> Assignment:
Write out the line with "C7: none -> 2.2uF (LINE2, MID)" and each line after it to the end of the material, exactly as they appear and with nothing else.

> Supplied records:
<<<<

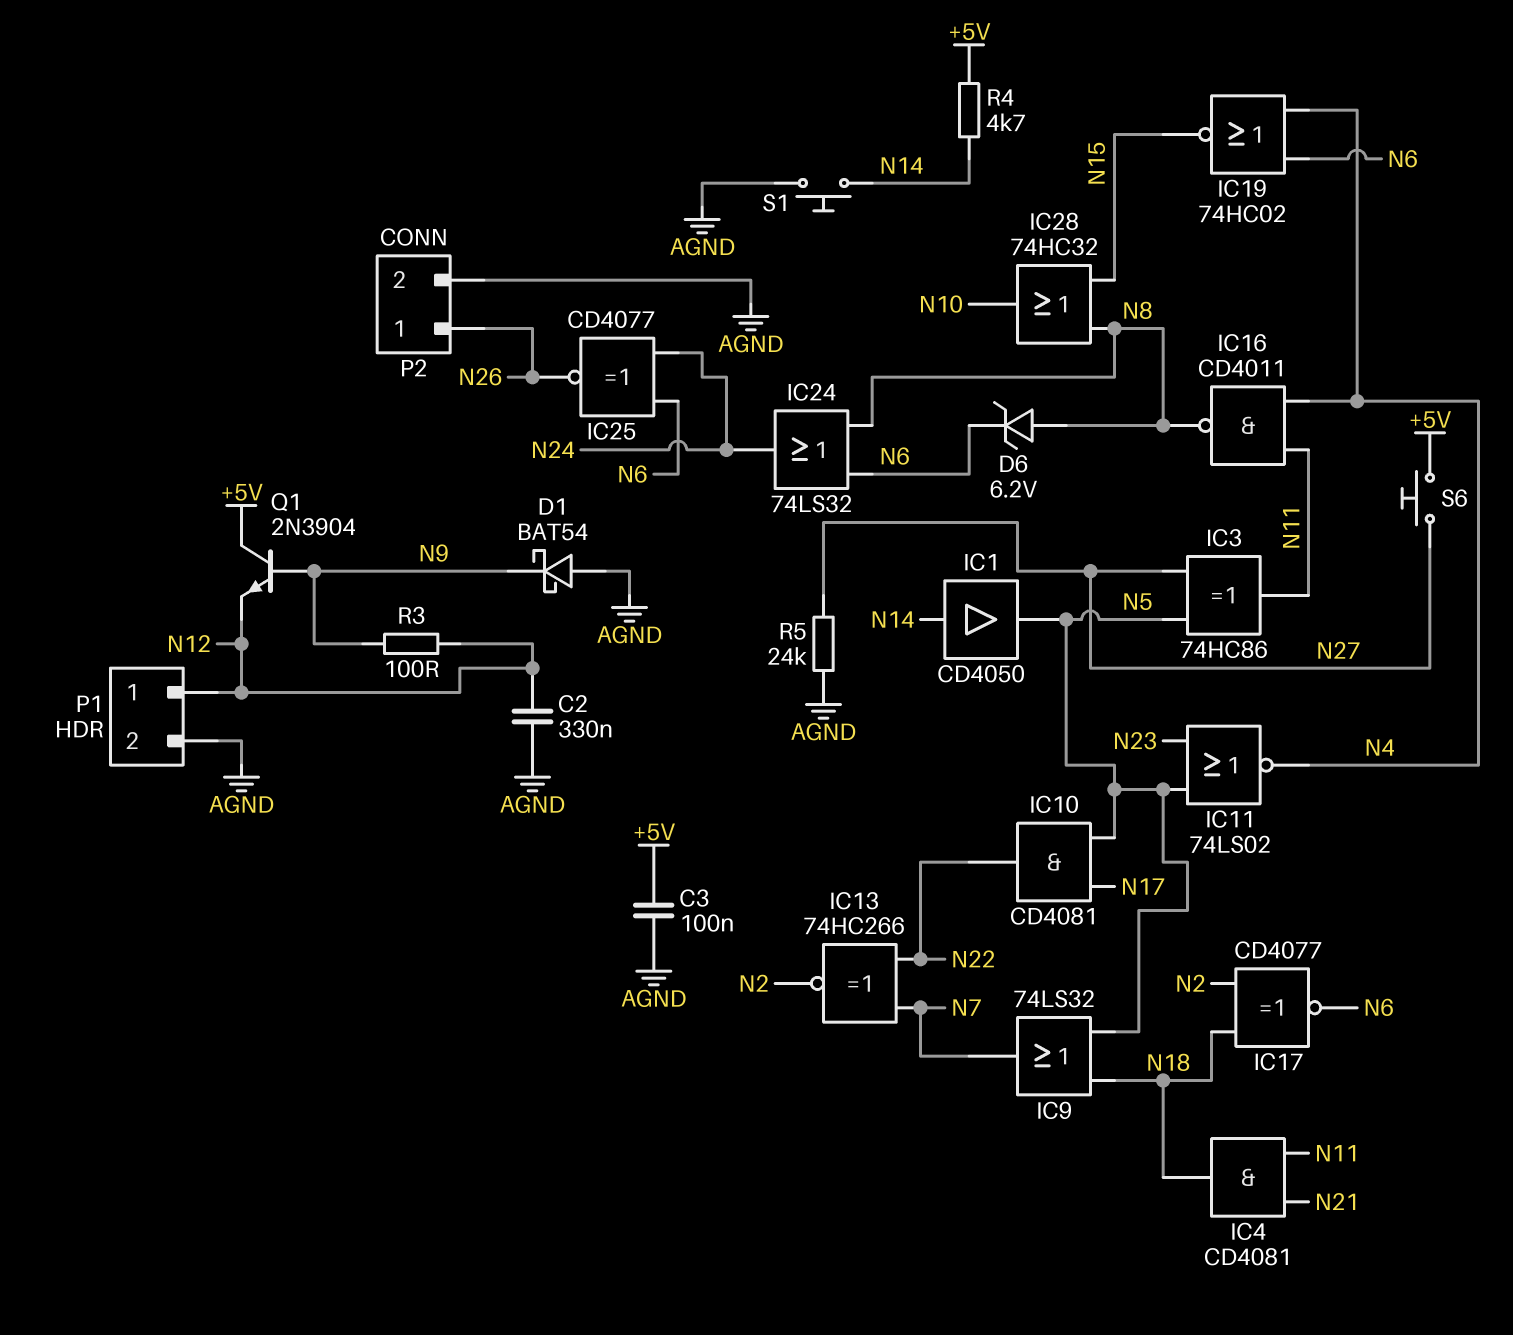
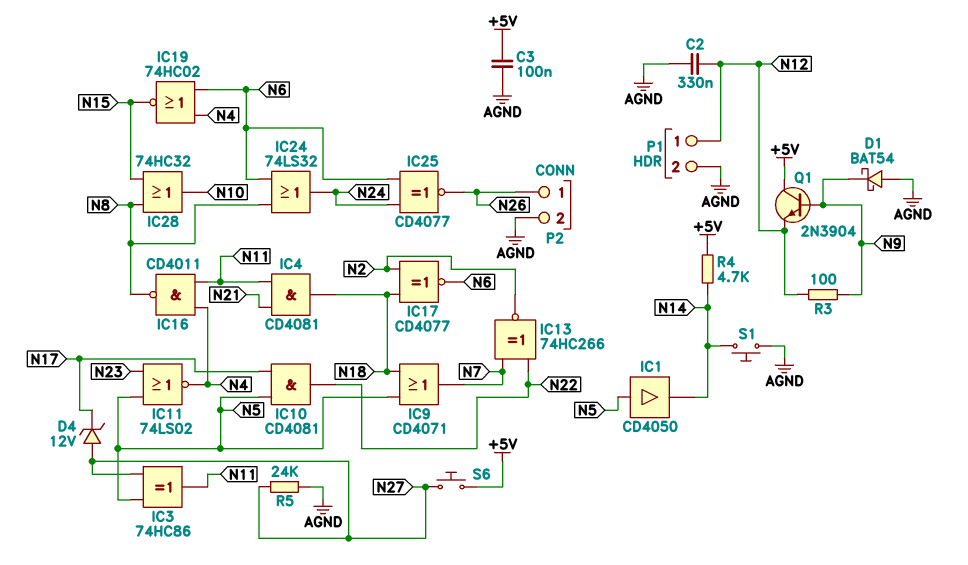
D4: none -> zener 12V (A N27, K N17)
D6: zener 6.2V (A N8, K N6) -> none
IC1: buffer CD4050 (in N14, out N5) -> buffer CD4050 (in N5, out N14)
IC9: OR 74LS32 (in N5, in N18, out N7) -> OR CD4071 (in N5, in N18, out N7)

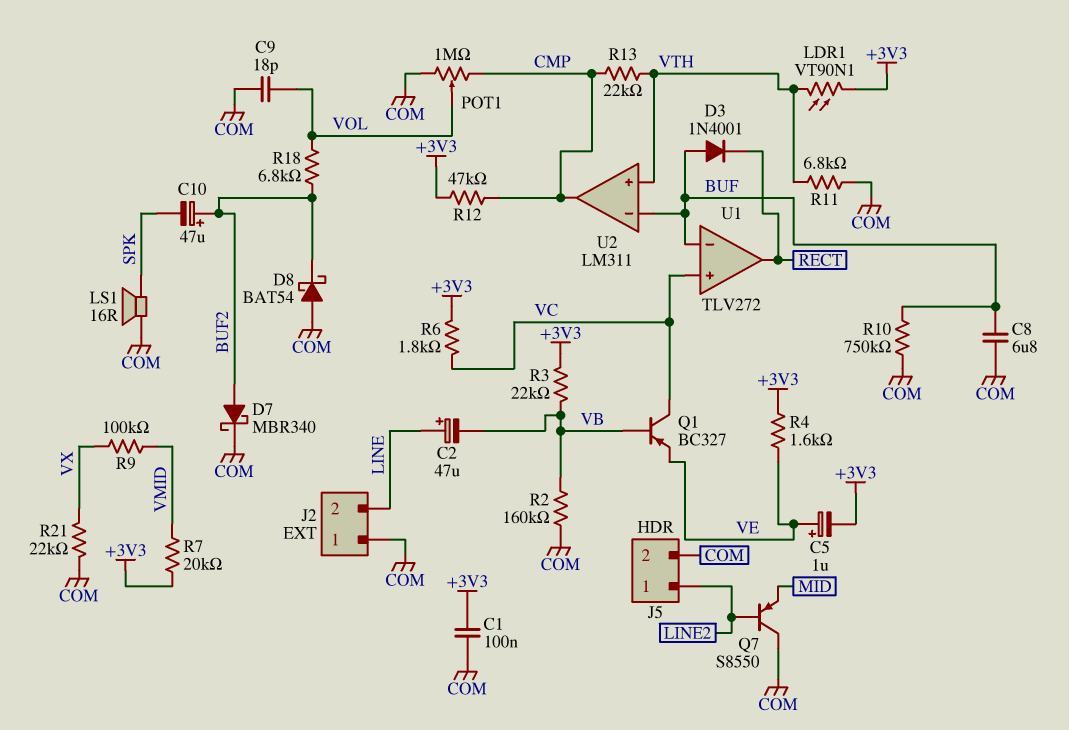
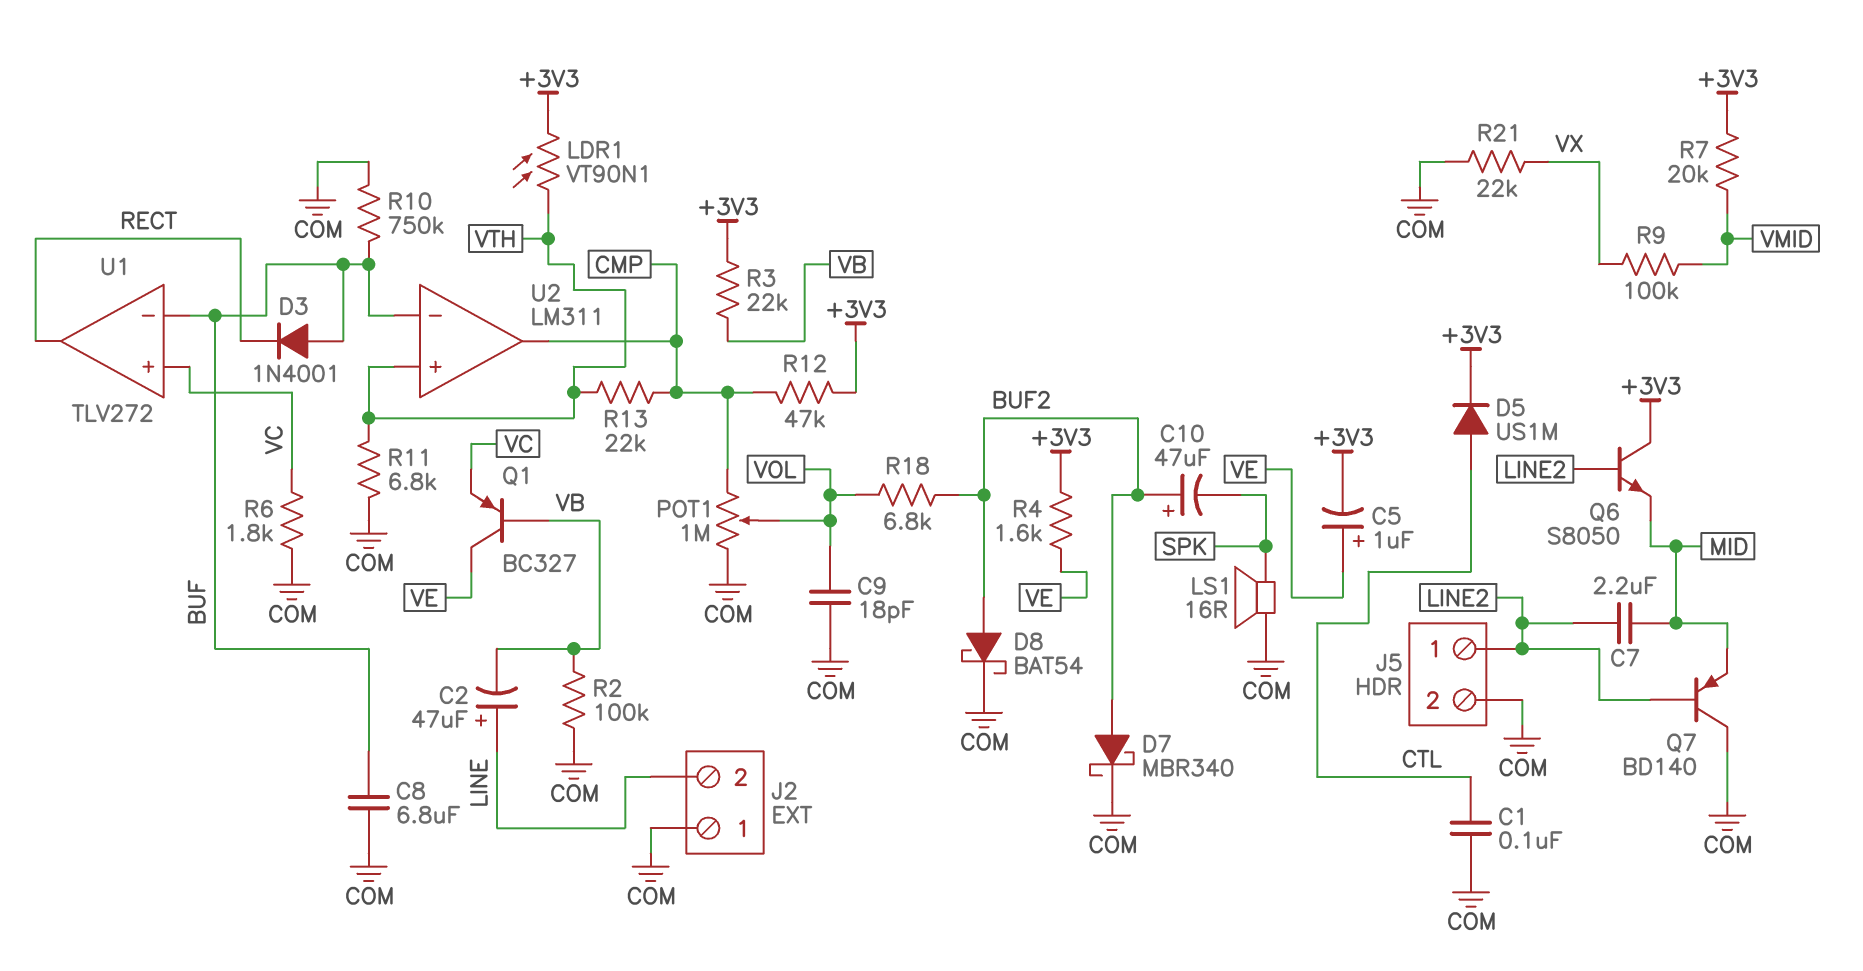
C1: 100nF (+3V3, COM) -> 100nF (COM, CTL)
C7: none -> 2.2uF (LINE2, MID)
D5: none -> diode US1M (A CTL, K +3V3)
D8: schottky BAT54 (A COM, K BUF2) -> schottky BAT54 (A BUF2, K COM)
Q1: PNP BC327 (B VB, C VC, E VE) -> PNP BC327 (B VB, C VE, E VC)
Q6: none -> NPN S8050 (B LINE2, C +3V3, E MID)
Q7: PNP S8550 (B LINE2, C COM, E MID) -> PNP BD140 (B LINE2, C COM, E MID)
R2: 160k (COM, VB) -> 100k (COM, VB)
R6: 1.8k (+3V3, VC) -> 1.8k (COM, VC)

>>>>

> Finished task:
C7: none -> 2.2uF (LINE2, MID)
D5: none -> diode US1M (A CTL, K +3V3)
D8: schottky BAT54 (A COM, K BUF2) -> schottky BAT54 (A BUF2, K COM)
Q1: PNP BC327 (B VB, C VC, E VE) -> PNP BC327 (B VB, C VE, E VC)
Q6: none -> NPN S8050 (B LINE2, C +3V3, E MID)
Q7: PNP S8550 (B LINE2, C COM, E MID) -> PNP BD140 (B LINE2, C COM, E MID)
R2: 160k (COM, VB) -> 100k (COM, VB)
R6: 1.8k (+3V3, VC) -> 1.8k (COM, VC)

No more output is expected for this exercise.